Required work: Copy the lines of the entries exactly, from the opening one to the one holding "BUZZER pin IO: A5 -> D13", and leave out everything after.
————————
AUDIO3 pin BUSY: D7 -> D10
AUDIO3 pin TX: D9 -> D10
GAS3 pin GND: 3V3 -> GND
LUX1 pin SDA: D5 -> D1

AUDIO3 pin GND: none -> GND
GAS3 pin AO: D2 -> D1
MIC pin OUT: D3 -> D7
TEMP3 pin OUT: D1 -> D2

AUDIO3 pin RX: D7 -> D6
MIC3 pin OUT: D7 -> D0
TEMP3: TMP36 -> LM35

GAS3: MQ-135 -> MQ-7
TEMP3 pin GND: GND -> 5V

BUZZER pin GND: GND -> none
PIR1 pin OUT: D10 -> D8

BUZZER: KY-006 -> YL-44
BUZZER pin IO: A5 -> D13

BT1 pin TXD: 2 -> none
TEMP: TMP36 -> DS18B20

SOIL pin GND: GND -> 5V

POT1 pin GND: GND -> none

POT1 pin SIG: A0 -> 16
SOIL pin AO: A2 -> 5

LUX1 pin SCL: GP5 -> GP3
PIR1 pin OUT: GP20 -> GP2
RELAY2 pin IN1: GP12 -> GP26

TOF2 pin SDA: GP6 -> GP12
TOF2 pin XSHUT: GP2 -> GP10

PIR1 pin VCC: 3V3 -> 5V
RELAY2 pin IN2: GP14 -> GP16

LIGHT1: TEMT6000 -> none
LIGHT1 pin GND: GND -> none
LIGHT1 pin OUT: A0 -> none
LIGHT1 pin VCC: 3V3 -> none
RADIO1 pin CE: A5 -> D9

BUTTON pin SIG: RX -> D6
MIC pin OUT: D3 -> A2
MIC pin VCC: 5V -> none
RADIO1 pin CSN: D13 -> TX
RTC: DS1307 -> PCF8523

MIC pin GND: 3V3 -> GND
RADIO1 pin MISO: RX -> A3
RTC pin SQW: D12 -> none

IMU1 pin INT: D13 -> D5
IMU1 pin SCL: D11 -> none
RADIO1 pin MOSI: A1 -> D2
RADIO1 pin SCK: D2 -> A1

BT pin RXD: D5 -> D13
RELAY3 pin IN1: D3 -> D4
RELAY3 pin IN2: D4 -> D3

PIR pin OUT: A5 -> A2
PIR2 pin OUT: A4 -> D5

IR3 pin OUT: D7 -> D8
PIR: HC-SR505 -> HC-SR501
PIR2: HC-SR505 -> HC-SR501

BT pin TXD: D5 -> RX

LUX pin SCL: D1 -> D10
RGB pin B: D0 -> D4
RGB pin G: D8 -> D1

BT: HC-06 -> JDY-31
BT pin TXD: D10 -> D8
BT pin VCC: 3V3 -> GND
————————
Output below:
AUDIO3 pin BUSY: D7 -> D10
AUDIO3 pin TX: D9 -> D10
GAS3 pin GND: 3V3 -> GND
LUX1 pin SDA: D5 -> D1

AUDIO3 pin GND: none -> GND
GAS3 pin AO: D2 -> D1
MIC pin OUT: D3 -> D7
TEMP3 pin OUT: D1 -> D2

AUDIO3 pin RX: D7 -> D6
MIC3 pin OUT: D7 -> D0
TEMP3: TMP36 -> LM35

GAS3: MQ-135 -> MQ-7
TEMP3 pin GND: GND -> 5V

BUZZER pin GND: GND -> none
PIR1 pin OUT: D10 -> D8

BUZZER: KY-006 -> YL-44
BUZZER pin IO: A5 -> D13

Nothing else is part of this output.